**Stored data**
=-=-=

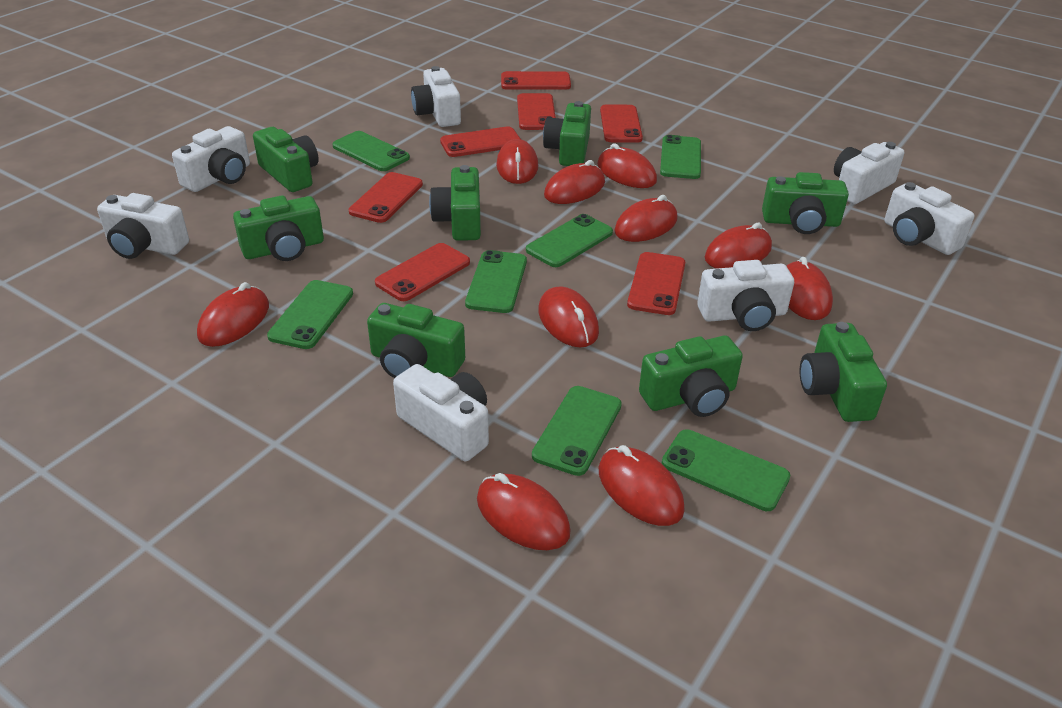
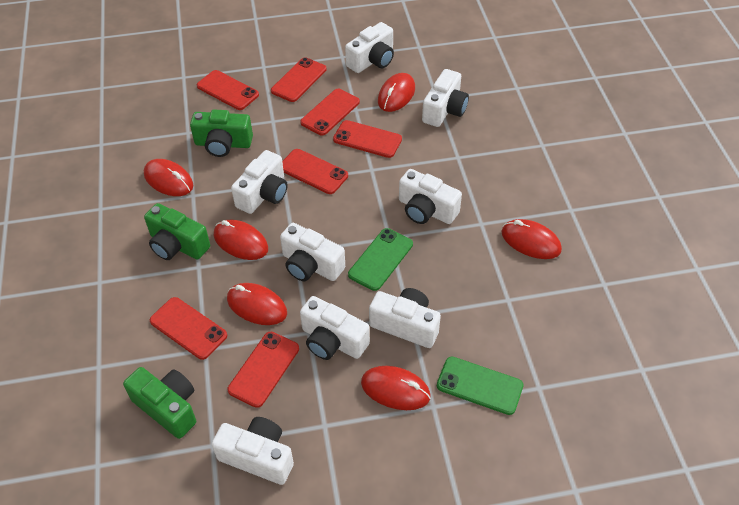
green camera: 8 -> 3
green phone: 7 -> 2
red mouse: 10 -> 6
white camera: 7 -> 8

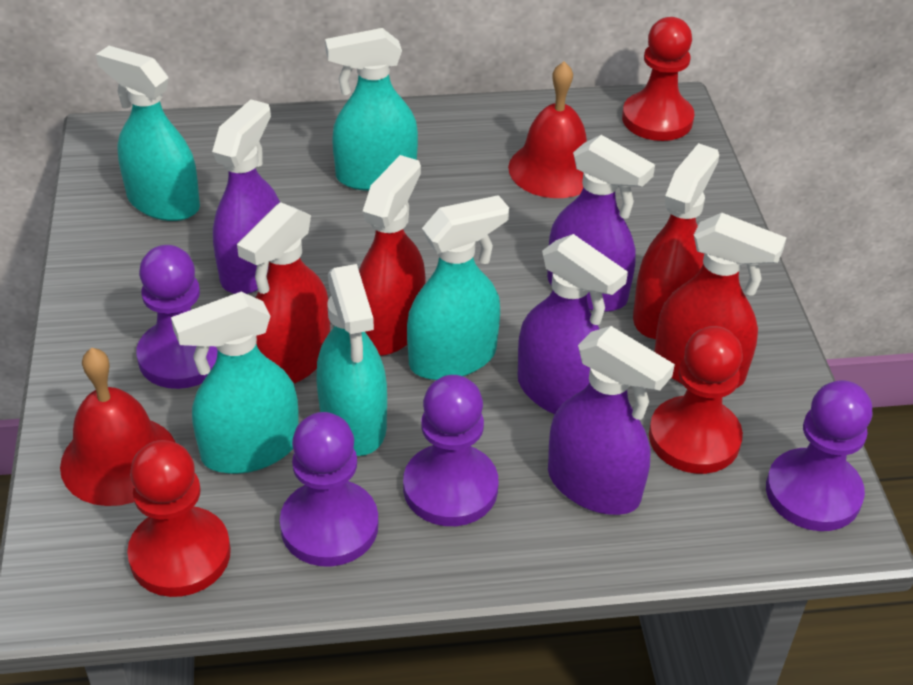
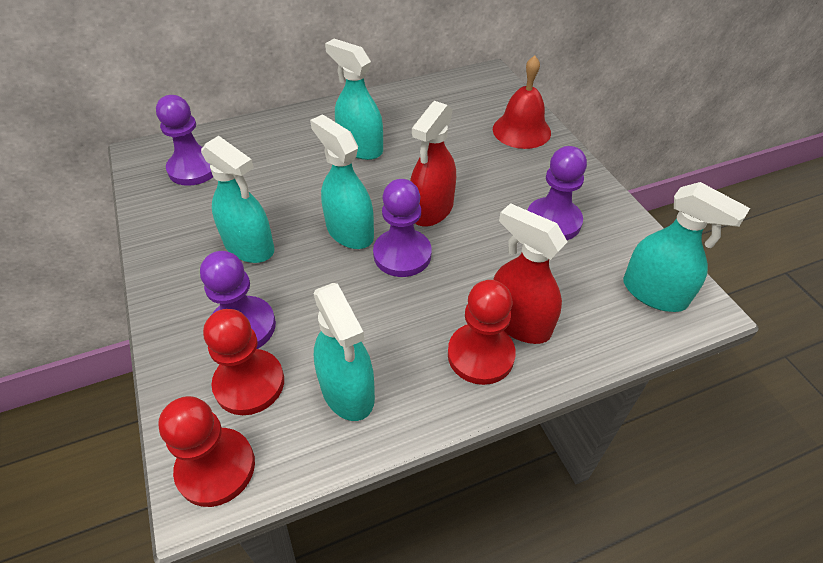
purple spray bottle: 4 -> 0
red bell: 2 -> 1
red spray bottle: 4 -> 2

=-=-=

**Instructions to follow**
Say only how many lines in the records carry the word "spray".

**Output of the exercise**
2